WORK TO BE COMPLETED
Copy out the entries below exactly as they stand, but only from the line containing "Someone carried the white pot" through the line containing "Someone carried the orange".

******************************

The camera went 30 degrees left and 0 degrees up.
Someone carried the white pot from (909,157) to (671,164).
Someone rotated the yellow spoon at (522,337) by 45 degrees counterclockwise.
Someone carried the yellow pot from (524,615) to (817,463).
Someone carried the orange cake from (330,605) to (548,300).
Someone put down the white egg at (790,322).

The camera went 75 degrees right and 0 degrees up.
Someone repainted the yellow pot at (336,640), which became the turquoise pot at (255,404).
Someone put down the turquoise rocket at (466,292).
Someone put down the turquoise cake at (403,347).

******************************

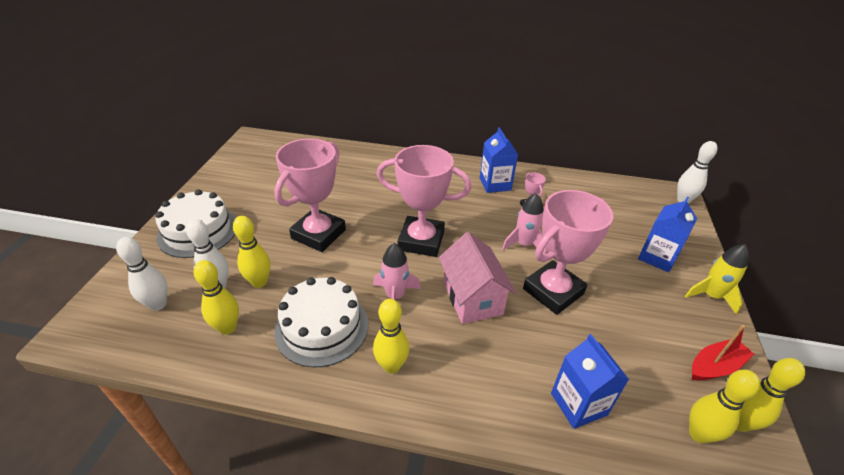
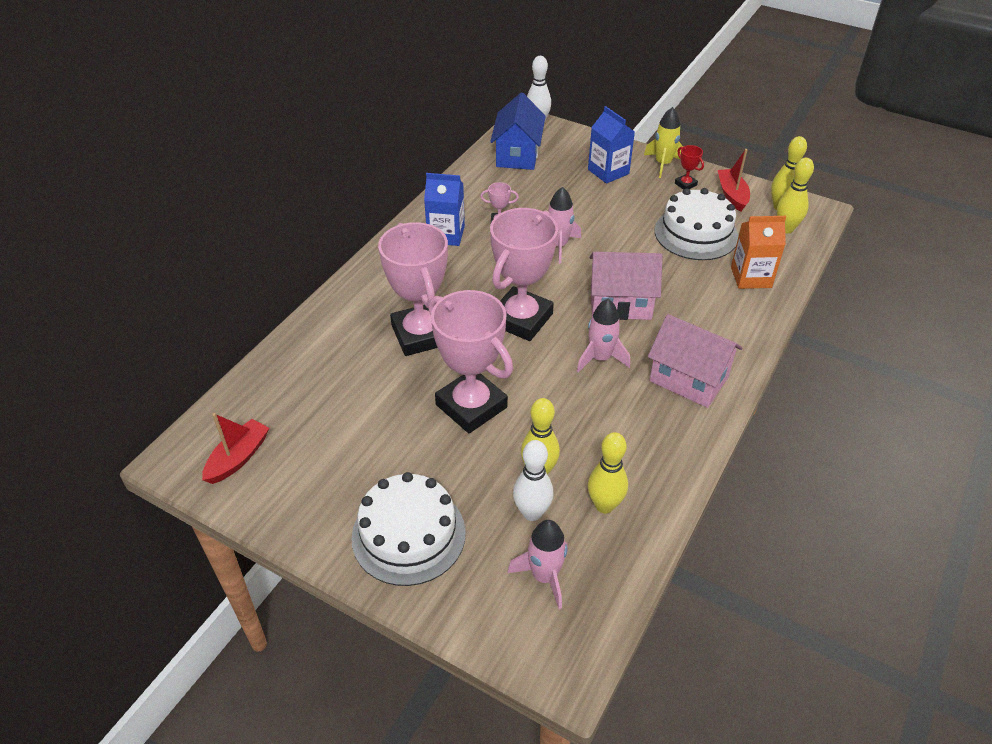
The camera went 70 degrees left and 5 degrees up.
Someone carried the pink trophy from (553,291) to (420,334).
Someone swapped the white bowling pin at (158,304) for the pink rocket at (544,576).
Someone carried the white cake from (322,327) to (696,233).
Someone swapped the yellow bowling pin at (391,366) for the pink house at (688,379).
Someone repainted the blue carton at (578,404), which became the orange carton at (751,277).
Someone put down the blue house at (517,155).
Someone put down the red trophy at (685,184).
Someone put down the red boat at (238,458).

******************************

SOLUTION FOR THIS PROBLEM
Someone carried the white pot from (909,157) to (671,164).
Someone rotated the yellow spoon at (522,337) by 45 degrees counterclockwise.
Someone carried the yellow pot from (524,615) to (817,463).
Someone carried the orange cake from (330,605) to (548,300).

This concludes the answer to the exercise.